Data listing.
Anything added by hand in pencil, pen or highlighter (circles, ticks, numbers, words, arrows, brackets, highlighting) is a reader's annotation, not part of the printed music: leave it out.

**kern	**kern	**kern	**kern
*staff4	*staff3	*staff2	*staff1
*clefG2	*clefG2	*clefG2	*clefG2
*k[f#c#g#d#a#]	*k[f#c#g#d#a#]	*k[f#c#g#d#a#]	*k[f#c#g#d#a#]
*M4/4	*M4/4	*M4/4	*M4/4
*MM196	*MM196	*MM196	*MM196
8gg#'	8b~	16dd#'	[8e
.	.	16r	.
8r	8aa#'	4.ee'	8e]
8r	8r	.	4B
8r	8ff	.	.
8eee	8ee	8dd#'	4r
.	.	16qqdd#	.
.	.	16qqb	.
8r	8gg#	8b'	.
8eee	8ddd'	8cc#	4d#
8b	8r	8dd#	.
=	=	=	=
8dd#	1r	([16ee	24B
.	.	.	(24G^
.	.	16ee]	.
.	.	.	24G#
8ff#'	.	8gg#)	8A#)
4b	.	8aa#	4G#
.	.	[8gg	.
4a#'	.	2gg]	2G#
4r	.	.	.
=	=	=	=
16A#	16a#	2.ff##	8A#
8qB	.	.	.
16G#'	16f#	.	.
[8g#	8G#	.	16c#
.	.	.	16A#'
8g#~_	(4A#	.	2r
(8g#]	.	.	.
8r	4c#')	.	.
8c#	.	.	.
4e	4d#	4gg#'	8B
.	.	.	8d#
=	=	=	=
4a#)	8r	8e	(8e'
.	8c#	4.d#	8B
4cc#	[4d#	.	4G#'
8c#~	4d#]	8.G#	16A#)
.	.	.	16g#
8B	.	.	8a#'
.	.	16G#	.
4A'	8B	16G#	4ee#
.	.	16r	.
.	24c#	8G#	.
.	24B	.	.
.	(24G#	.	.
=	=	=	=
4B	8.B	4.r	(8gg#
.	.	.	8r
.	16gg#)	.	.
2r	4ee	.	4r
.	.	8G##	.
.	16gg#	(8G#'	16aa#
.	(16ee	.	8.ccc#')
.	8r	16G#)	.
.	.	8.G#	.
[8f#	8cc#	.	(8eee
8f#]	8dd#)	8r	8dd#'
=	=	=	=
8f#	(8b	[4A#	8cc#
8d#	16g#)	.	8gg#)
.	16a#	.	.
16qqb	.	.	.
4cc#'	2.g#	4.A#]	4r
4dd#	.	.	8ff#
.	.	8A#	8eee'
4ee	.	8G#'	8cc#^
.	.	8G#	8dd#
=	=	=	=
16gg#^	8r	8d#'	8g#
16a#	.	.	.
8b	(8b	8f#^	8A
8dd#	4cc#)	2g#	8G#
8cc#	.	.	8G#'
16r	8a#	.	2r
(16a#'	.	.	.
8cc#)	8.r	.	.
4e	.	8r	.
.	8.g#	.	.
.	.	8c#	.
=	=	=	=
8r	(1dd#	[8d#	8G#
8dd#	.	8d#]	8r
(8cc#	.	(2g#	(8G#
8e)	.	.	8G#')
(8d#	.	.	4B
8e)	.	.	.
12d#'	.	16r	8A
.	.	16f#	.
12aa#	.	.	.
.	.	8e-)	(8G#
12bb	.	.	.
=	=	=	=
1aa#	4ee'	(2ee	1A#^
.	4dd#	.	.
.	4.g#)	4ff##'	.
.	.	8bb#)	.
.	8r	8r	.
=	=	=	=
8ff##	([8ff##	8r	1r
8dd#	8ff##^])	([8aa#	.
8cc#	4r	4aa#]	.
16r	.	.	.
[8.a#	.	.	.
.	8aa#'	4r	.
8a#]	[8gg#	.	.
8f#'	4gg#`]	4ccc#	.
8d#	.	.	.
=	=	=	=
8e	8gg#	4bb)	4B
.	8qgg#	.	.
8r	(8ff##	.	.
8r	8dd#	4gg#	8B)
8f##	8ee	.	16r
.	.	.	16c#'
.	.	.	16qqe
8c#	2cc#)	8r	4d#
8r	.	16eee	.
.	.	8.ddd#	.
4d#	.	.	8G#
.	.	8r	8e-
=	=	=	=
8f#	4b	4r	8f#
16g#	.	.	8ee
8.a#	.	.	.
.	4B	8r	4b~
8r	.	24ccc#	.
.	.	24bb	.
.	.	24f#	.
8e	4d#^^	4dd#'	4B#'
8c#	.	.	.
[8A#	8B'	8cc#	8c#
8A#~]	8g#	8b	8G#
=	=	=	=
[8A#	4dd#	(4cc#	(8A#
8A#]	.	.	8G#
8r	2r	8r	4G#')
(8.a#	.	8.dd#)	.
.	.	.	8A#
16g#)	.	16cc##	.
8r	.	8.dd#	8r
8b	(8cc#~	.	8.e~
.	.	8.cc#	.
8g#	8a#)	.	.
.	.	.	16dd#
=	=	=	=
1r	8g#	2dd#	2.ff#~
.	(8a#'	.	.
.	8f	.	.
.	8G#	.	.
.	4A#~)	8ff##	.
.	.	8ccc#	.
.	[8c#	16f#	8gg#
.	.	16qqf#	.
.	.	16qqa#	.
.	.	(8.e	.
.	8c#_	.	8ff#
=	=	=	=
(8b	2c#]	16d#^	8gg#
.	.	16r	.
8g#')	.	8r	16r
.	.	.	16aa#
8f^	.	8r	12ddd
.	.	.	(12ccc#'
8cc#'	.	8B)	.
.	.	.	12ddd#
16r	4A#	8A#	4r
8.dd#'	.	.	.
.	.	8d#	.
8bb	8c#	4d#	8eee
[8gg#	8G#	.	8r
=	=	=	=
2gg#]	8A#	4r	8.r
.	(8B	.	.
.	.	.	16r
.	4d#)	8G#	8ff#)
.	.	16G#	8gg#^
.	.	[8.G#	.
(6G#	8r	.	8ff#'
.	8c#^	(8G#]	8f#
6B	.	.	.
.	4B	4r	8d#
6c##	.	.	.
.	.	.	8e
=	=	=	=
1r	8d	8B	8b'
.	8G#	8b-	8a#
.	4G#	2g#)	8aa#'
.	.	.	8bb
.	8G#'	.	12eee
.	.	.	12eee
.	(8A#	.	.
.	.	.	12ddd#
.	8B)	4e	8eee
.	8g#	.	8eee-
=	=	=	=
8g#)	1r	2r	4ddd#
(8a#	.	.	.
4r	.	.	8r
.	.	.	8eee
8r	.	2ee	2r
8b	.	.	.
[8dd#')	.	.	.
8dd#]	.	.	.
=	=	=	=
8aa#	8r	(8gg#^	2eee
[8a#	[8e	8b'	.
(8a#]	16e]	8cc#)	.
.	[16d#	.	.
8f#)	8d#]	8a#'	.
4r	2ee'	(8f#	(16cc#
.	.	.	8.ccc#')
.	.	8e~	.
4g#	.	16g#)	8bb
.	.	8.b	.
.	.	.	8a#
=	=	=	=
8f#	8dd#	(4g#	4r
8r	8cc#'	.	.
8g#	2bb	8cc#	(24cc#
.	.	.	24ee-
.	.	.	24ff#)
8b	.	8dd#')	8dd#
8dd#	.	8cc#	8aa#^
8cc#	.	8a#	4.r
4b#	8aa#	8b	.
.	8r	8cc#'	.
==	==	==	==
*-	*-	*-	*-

Task brief.
Count the lines in the records above that contain the string "part". Reply with the number only.

Solution to this exercise.
1